**YOUR GOAL**
From the data that follows, print exactly the lines starting at the one containing "(569, 330) = (472, 272): brown brush -> none" and ending at the one containing "(801, 478) = (203, 227): white"; include both of them and nothing more.
** Opening LISTED ENTRIES block **
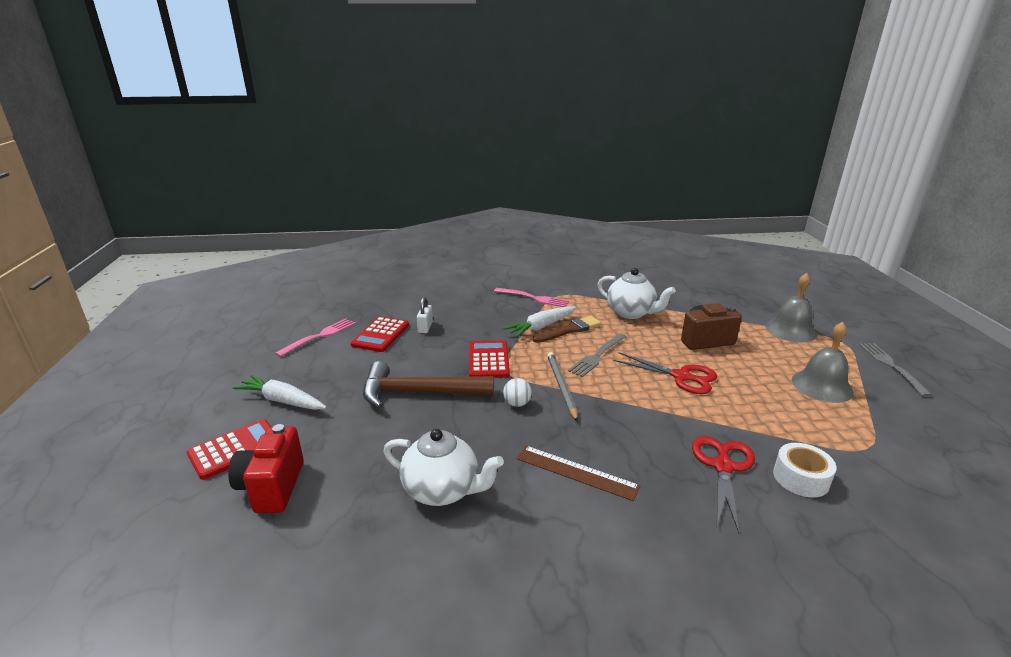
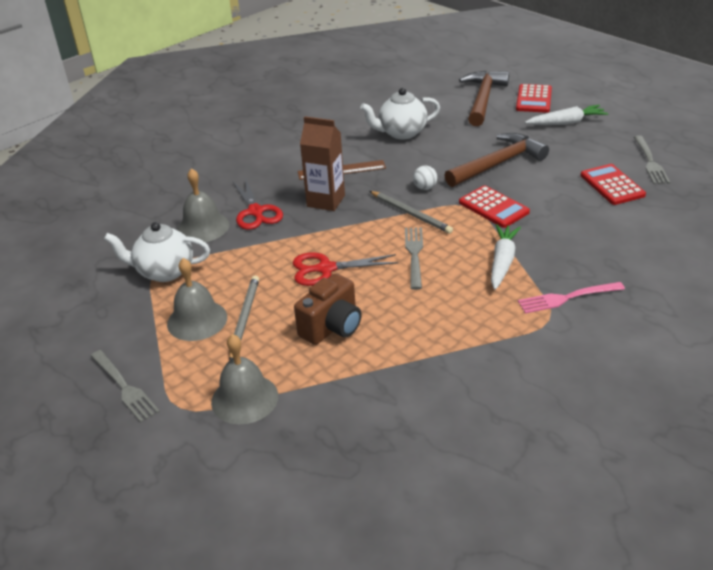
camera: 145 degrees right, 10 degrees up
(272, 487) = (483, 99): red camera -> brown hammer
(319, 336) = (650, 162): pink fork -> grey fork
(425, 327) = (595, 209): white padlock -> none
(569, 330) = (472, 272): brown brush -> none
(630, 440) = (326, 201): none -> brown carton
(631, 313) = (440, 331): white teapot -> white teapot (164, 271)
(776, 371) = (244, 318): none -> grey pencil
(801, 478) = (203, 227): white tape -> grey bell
** Closing LISTED ENTRIES block **
** Opening LISTED ENTRIES block **
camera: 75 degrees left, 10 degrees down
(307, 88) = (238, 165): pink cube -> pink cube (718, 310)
** Closing LISTED ENTRIES block **
**SOLUTION TO THIS PROBLEM**
(569, 330) = (472, 272): brown brush -> none
(630, 440) = (326, 201): none -> brown carton
(631, 313) = (440, 331): white teapot -> white teapot (164, 271)
(776, 371) = (244, 318): none -> grey pencil
(801, 478) = (203, 227): white tape -> grey bell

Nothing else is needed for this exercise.